◆ DATA SECTION:
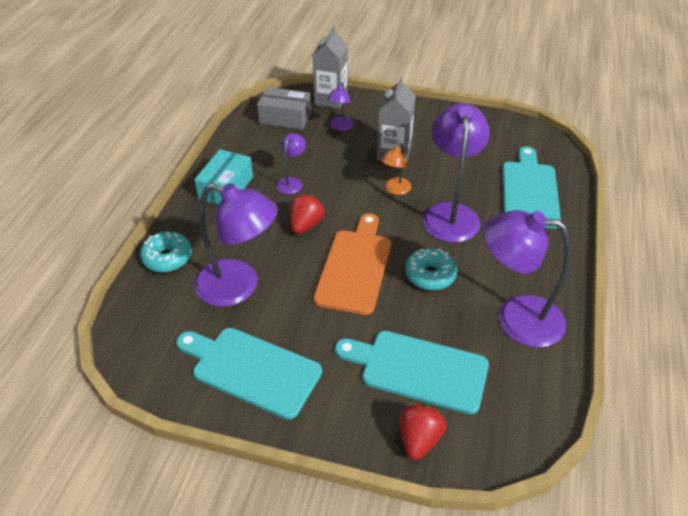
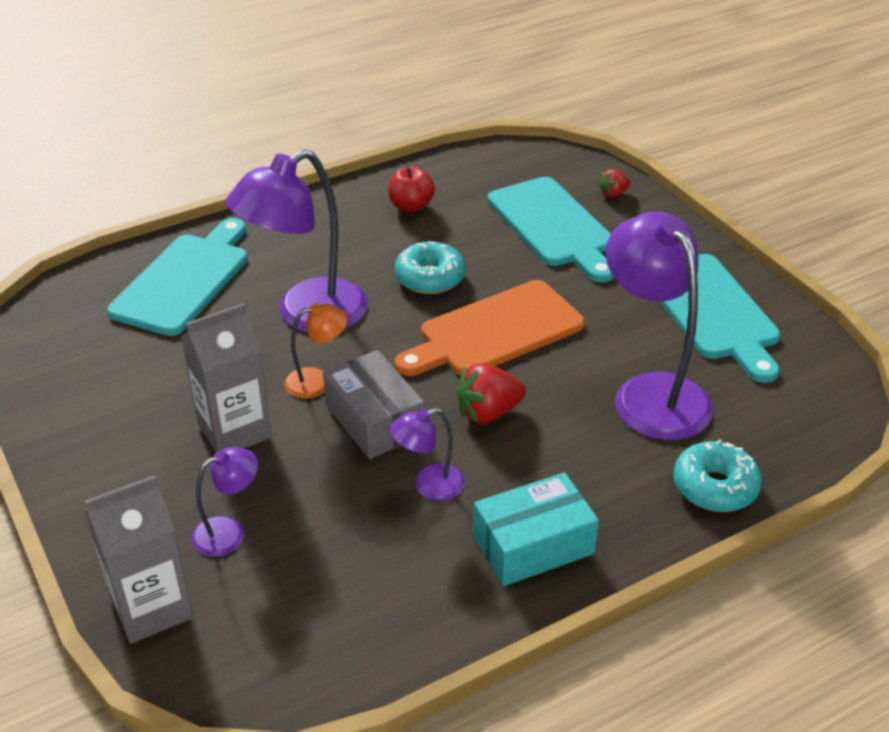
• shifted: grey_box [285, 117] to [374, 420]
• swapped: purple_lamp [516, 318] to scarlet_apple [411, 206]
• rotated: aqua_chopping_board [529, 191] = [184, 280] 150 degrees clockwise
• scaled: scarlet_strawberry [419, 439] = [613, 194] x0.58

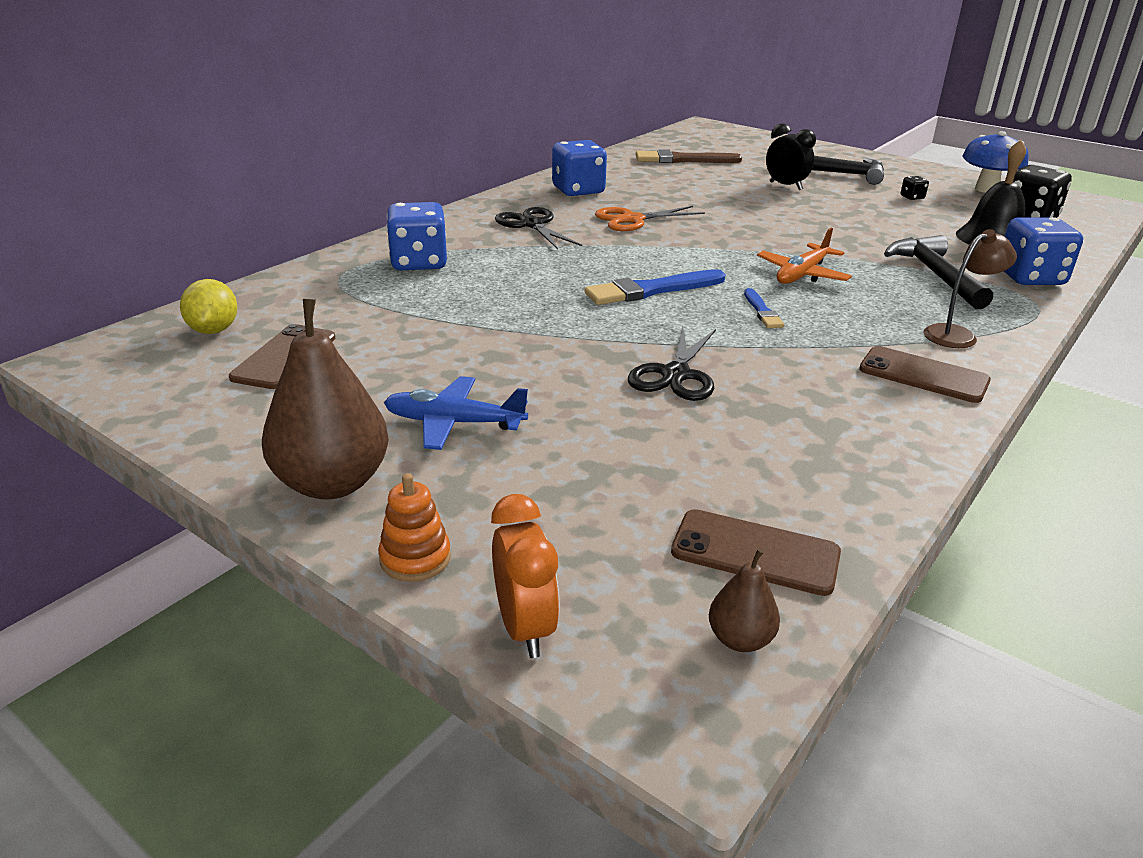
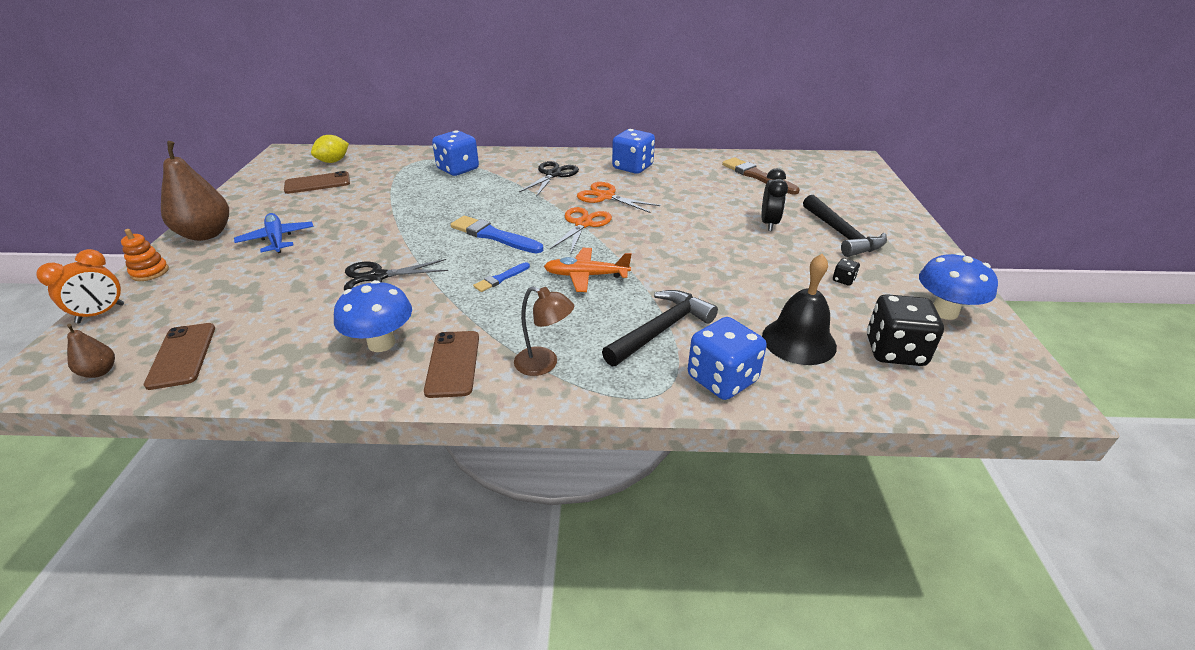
• new: royal_blue_mushroom [381, 343]
• new: orange_pair_of_scissors [583, 224]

◆ DIRECTIONS:
Leaving images out, please output every line of the data exactly.

◆ YOUR RESPONSE:
• shifted: grey_box [285, 117] to [374, 420]
• swapped: purple_lamp [516, 318] to scarlet_apple [411, 206]
• rotated: aqua_chopping_board [529, 191] = [184, 280] 150 degrees clockwise
• scaled: scarlet_strawberry [419, 439] = [613, 194] x0.58

• new: royal_blue_mushroom [381, 343]
• new: orange_pair_of_scissors [583, 224]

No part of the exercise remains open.